Below are the records; collect from them each line containing the string "left".

:: Information provided ::
━━━━━━━━━━━━━━━━━━━━━━━━━━━━━━

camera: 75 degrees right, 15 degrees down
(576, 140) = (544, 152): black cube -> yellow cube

━━━━━━━━━━━━━━━━━━━━━━━━━━━━━━

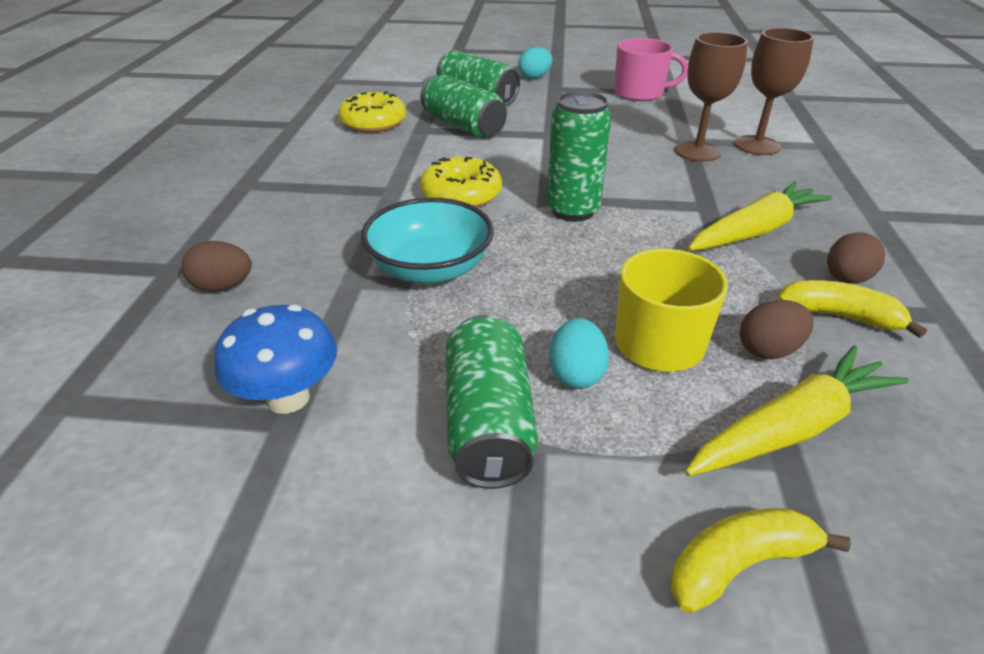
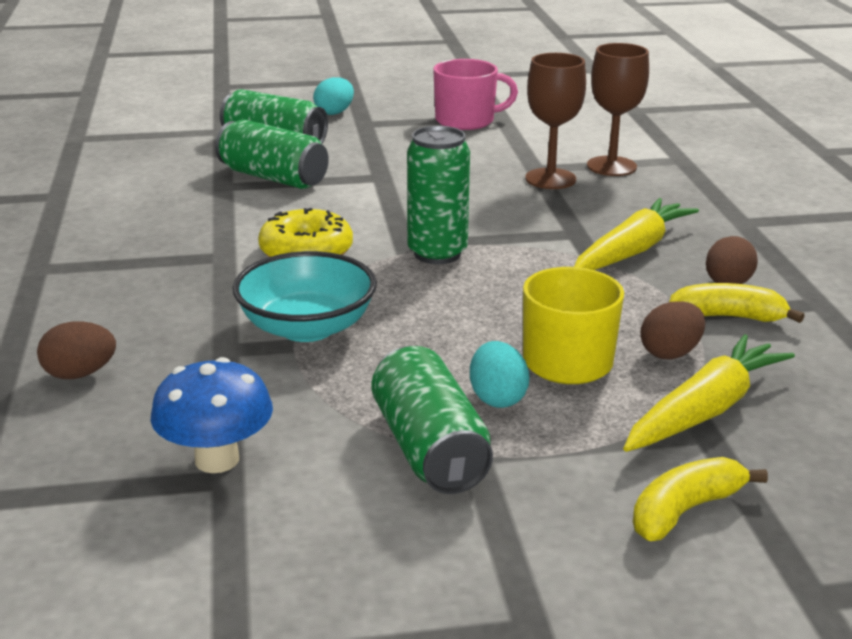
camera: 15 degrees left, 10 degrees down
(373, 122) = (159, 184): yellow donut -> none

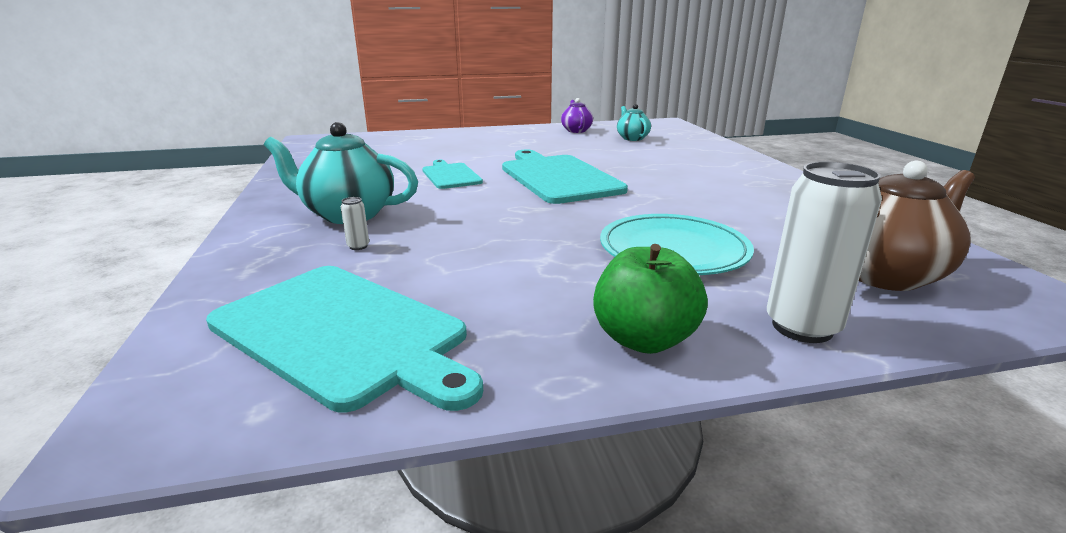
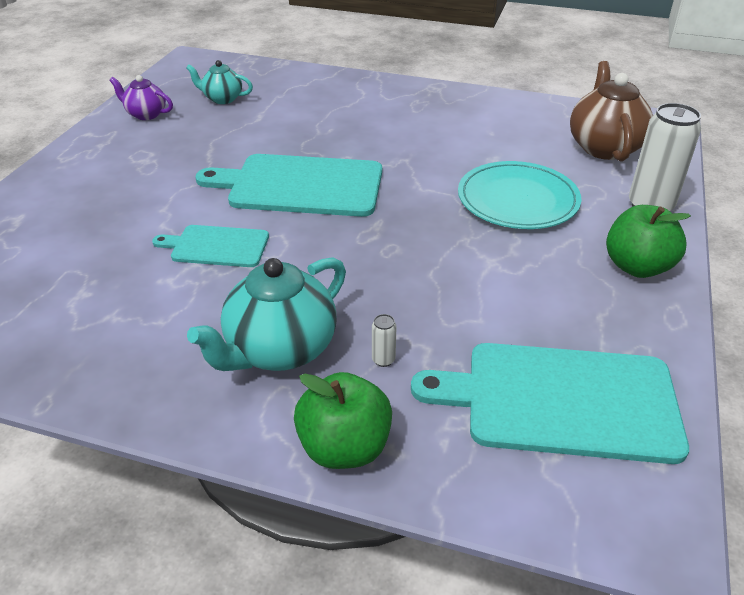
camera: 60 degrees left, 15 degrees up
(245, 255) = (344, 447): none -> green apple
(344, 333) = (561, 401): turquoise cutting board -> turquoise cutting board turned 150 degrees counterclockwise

━━━━━━━━━━━━━━━━━━━━━━━━━━━━━━

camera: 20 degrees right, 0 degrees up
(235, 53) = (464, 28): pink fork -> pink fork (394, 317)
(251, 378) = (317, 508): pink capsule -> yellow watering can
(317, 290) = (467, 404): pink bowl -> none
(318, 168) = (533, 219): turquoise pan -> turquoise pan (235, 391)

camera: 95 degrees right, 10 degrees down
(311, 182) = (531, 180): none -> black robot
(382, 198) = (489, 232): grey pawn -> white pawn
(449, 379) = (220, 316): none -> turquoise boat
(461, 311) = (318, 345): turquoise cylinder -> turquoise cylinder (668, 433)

━━━━━━━━━━━━━━━━━━━━━━━━━━━━━━

:: Finished exercise ::
camera: 15 degrees left, 10 degrees down
camera: 60 degrees left, 15 degrees up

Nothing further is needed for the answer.